Go through the following data and transcribe exactly the stretch of lines from the one holding "none -> white round brick A1:B2 level 1" to the one holding "none -> white brick E7 level 1", both included.

########

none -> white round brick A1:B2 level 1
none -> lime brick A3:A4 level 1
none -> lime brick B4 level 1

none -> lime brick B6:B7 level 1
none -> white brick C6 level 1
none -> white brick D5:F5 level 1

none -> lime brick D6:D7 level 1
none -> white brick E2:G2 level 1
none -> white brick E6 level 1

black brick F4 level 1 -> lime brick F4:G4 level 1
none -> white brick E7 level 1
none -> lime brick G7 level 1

########

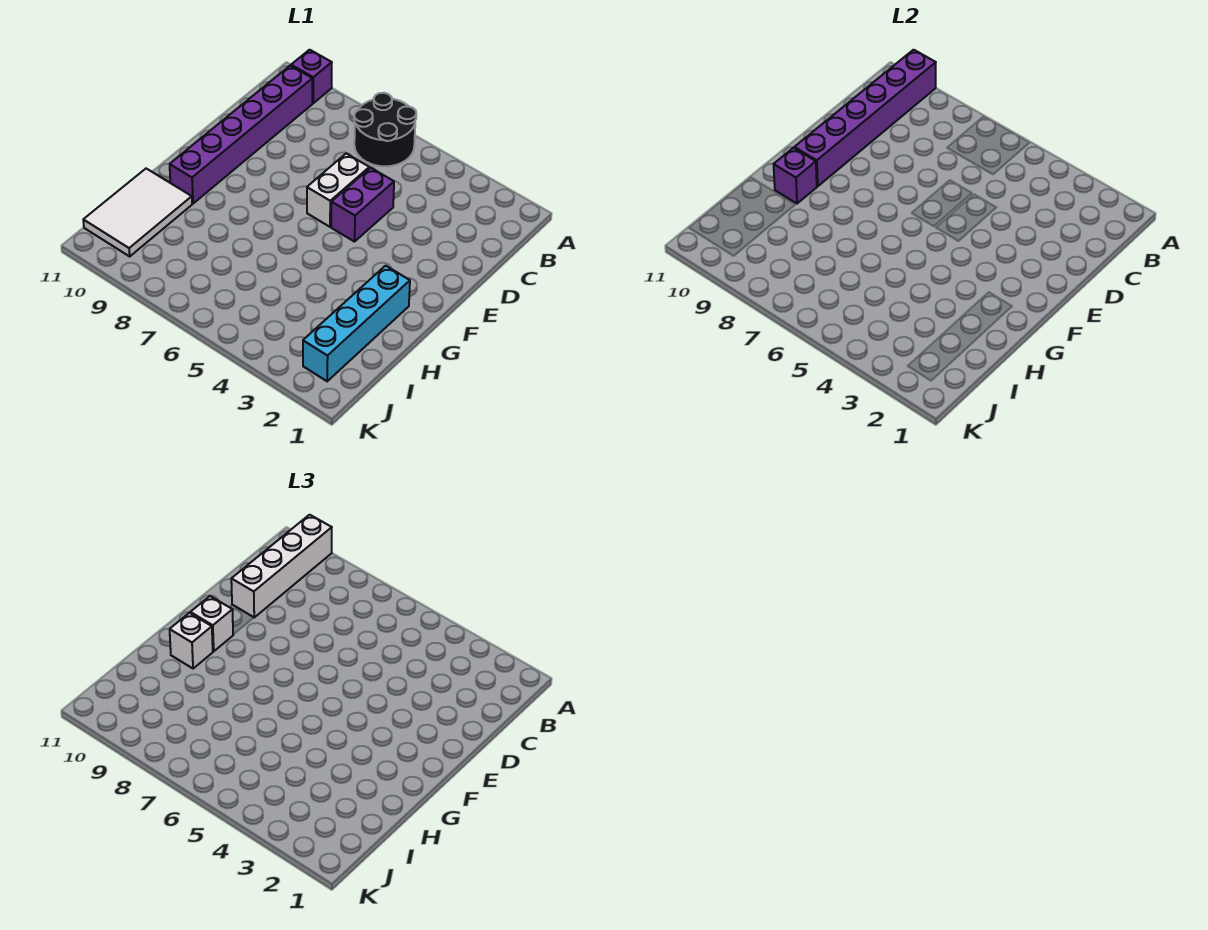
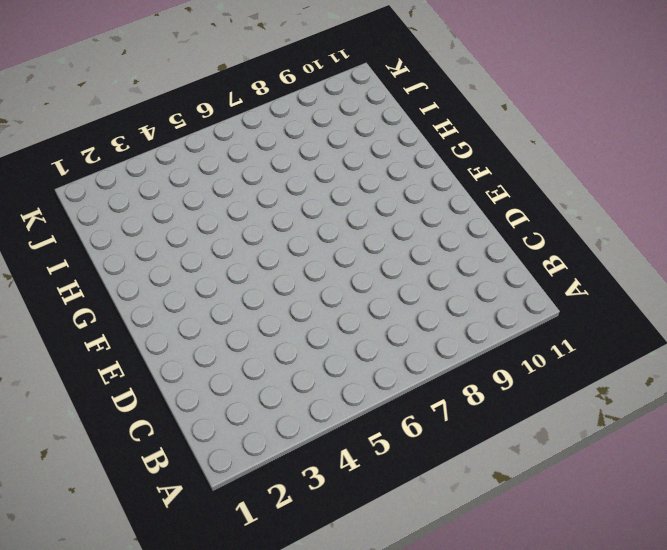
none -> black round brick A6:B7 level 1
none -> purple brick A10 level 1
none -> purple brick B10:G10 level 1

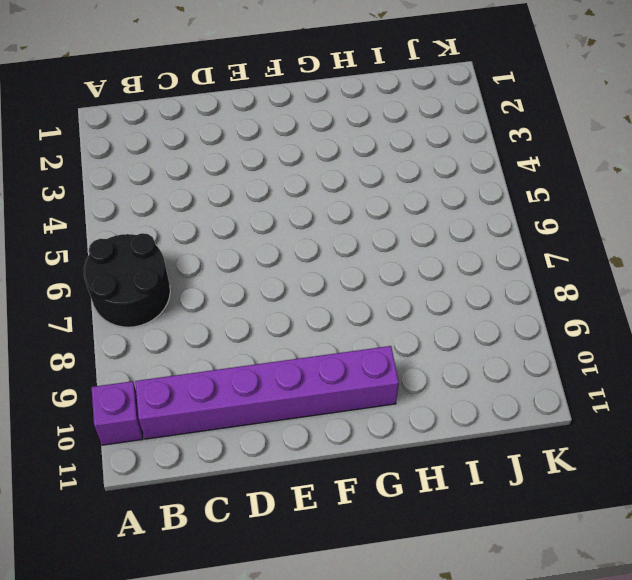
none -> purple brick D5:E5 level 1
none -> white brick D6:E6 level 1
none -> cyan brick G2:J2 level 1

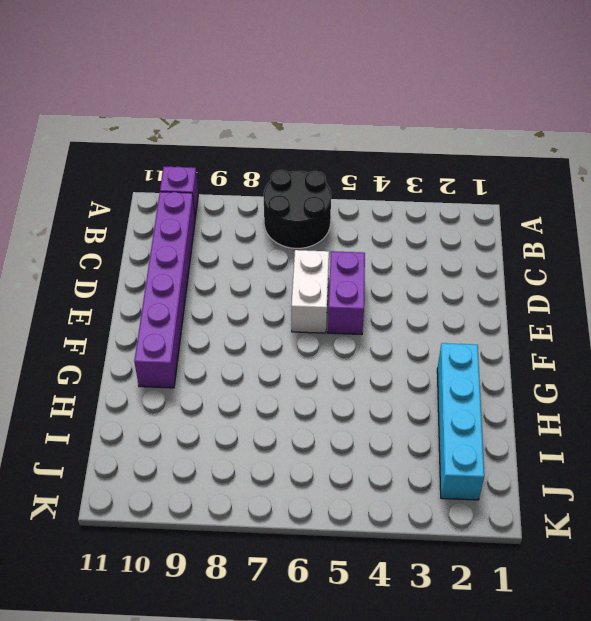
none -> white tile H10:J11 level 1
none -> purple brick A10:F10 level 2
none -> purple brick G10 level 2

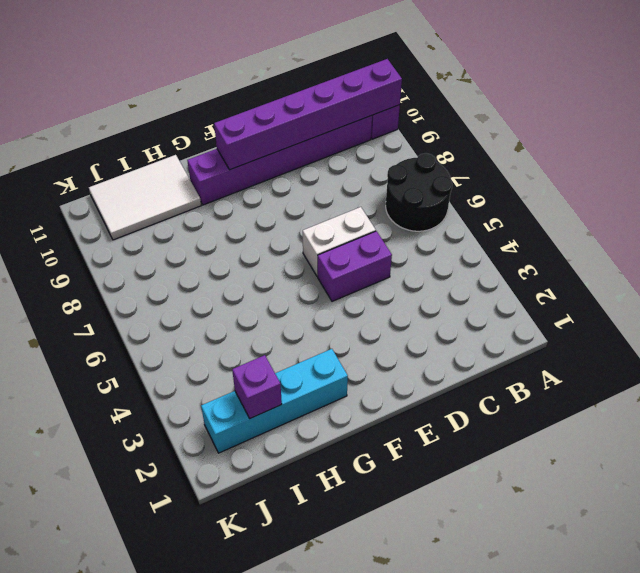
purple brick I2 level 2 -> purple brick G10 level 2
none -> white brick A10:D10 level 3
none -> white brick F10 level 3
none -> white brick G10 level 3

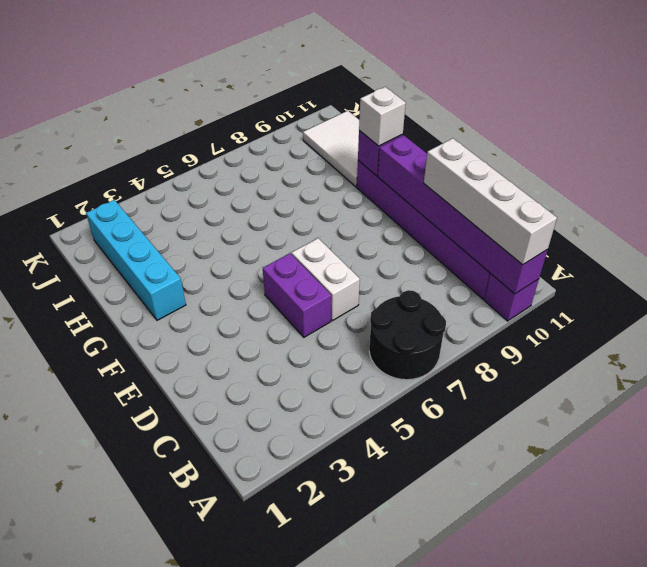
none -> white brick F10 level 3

########

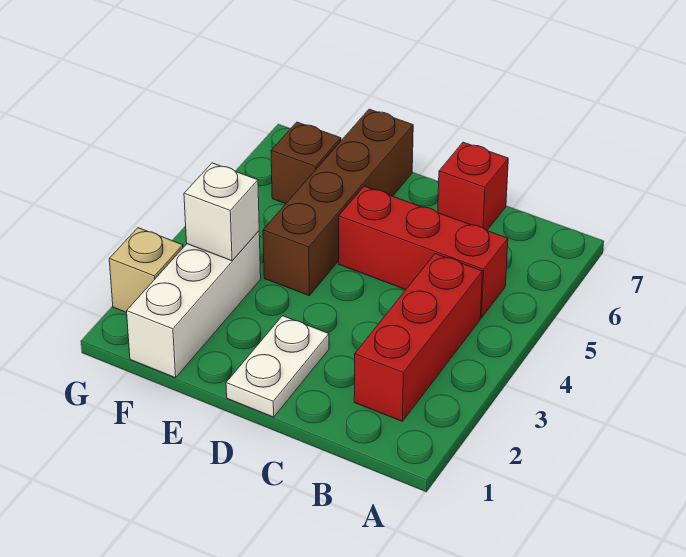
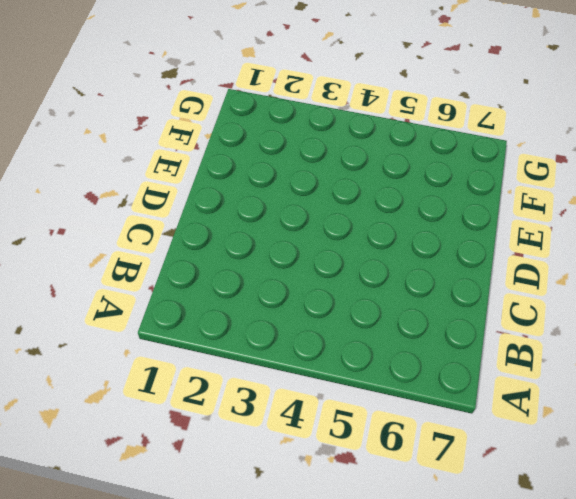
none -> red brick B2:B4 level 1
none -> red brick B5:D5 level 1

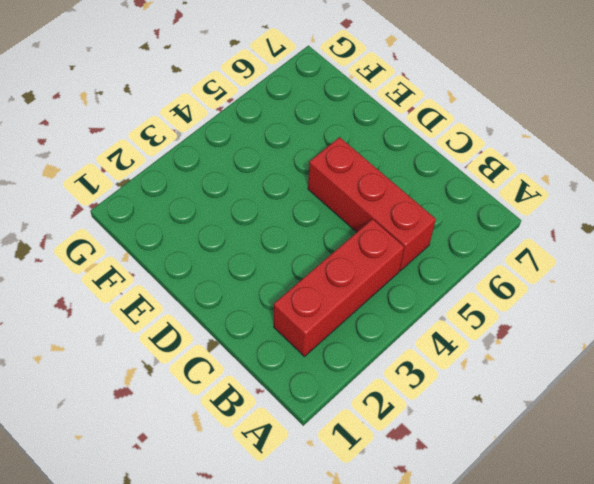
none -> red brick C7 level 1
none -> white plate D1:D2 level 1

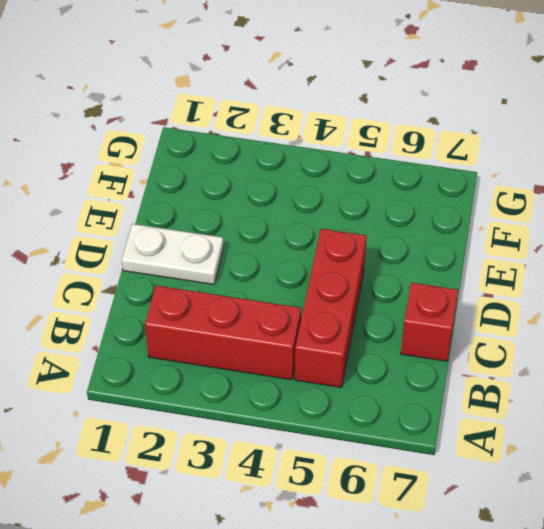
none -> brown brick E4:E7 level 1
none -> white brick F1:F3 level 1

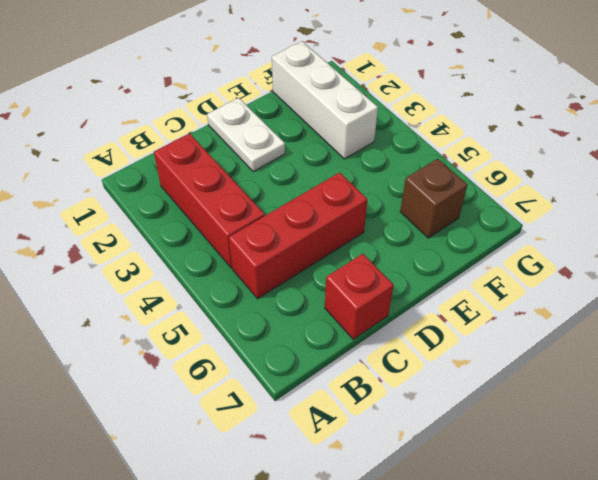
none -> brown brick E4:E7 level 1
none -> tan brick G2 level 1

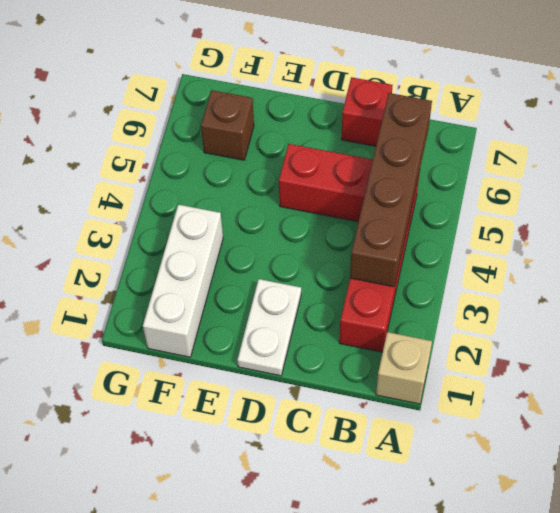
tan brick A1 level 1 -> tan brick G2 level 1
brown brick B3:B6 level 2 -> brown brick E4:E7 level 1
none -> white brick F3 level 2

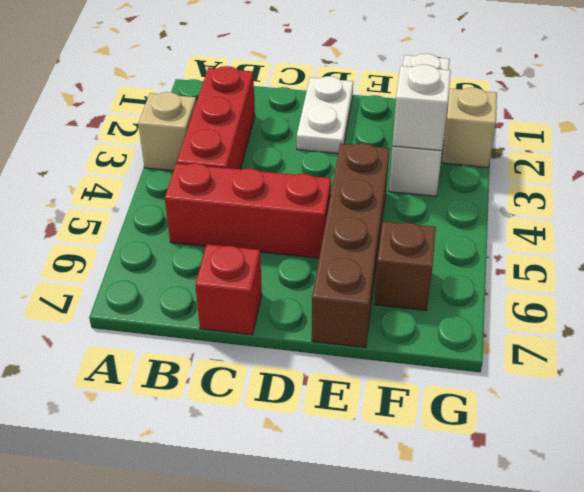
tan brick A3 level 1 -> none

########

→ **Task result**
none -> white round brick A1:B2 level 1
none -> lime brick A3:A4 level 1
none -> lime brick B4 level 1

none -> lime brick B6:B7 level 1
none -> white brick C6 level 1
none -> white brick D5:F5 level 1

none -> lime brick D6:D7 level 1
none -> white brick E2:G2 level 1
none -> white brick E6 level 1

black brick F4 level 1 -> lime brick F4:G4 level 1
none -> white brick E7 level 1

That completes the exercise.